Saved data entries:
Begin
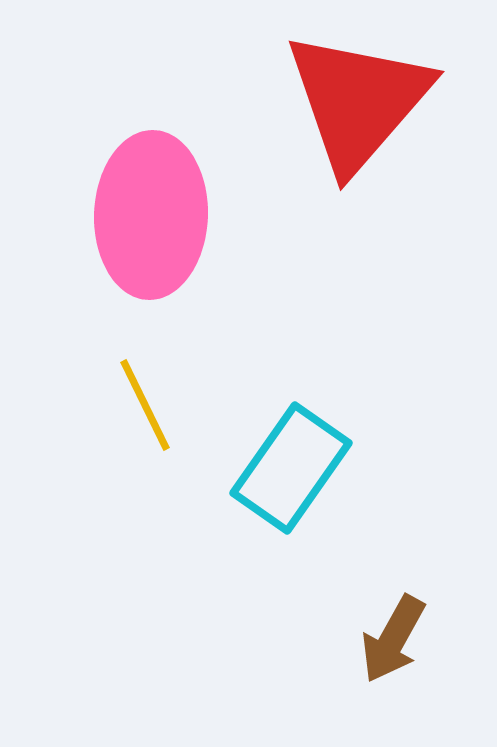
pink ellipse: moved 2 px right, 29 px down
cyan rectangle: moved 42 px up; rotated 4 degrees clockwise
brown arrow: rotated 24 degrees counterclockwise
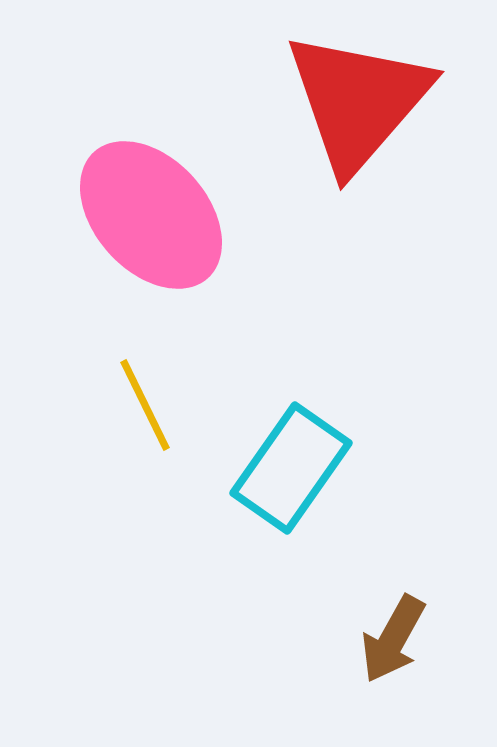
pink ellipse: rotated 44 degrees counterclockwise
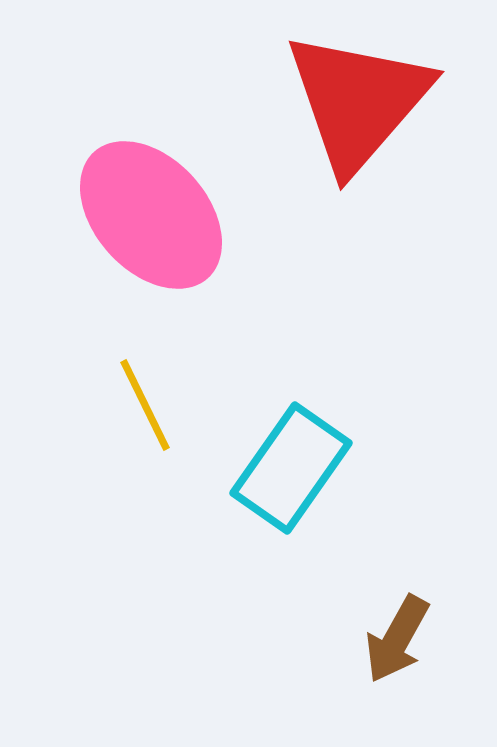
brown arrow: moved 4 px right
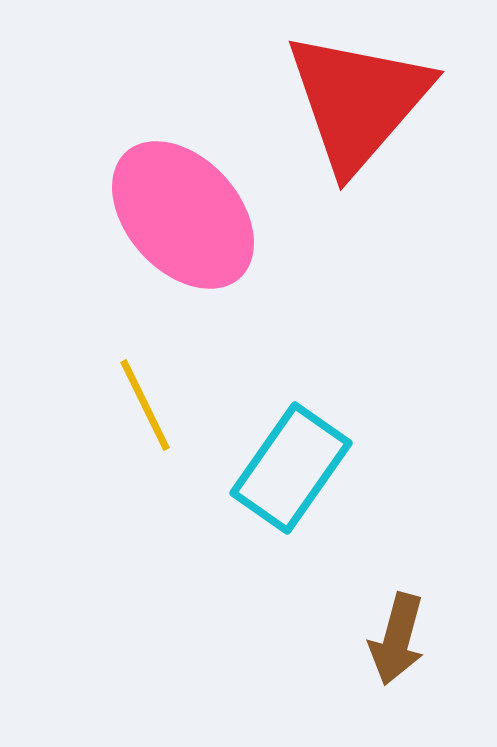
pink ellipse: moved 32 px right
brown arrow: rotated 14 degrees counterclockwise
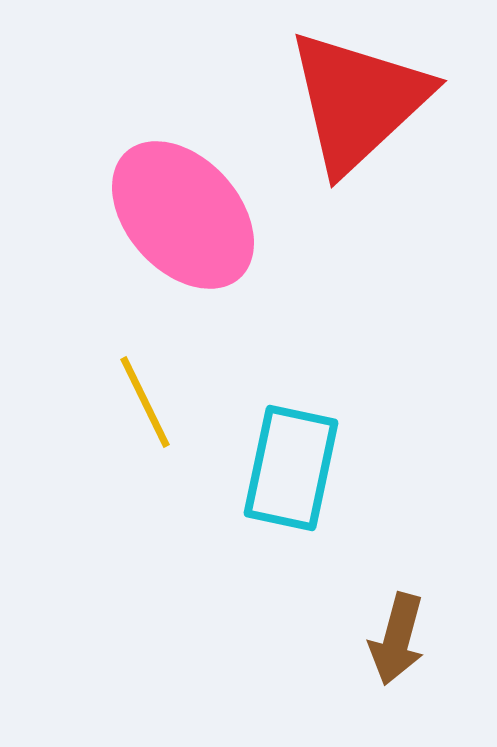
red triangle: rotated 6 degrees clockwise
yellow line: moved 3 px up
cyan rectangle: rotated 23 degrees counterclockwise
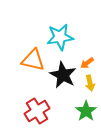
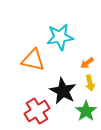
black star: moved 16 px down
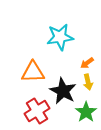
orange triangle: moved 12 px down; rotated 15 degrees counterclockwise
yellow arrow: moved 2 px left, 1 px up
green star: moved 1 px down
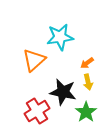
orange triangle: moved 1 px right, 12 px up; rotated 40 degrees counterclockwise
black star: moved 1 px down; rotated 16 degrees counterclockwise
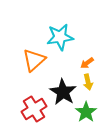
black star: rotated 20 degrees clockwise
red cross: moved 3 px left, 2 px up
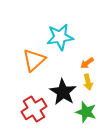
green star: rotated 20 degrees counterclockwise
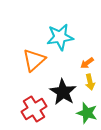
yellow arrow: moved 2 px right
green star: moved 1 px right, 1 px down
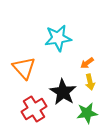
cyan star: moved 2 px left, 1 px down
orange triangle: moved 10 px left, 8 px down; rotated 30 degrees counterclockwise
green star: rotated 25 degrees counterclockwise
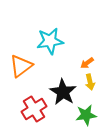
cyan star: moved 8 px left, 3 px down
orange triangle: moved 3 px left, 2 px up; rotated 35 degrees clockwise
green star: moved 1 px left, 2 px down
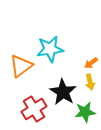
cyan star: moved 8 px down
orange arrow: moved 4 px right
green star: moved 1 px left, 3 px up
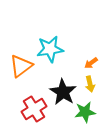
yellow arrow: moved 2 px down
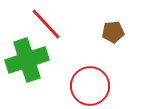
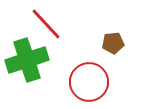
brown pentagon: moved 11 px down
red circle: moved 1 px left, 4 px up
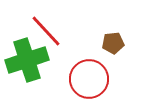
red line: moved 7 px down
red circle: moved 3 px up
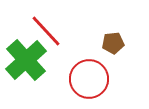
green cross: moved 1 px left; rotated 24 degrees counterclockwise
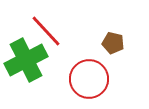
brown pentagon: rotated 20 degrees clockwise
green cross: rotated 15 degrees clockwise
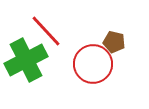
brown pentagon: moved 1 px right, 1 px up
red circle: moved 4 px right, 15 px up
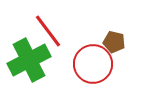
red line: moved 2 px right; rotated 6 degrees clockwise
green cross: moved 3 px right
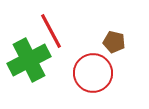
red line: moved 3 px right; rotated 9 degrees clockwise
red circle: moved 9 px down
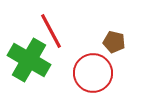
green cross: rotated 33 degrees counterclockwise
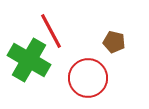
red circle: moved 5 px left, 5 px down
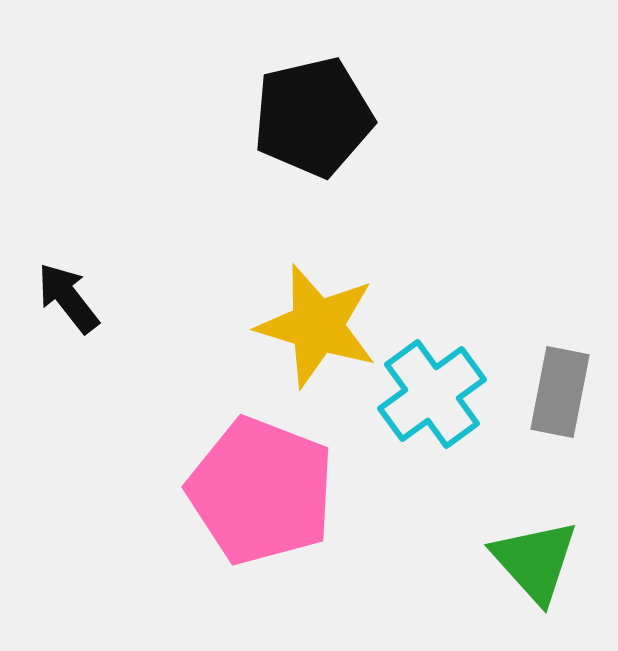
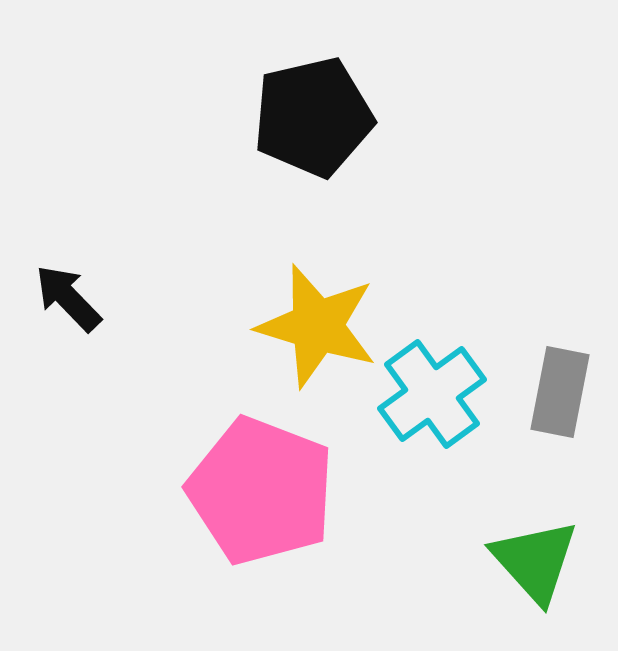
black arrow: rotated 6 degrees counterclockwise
End
Copy word for word the part of the records that opens with the line containing "red line: moved 3" and runs through the end of the records, including both ends. Leave the pictures out of your answer.

* [Response to the exercise]
red line: moved 3 px right; rotated 9 degrees clockwise
red circle: moved 9 px down
green cross: rotated 33 degrees counterclockwise
red circle: moved 5 px left, 5 px down
black arrow: rotated 6 degrees counterclockwise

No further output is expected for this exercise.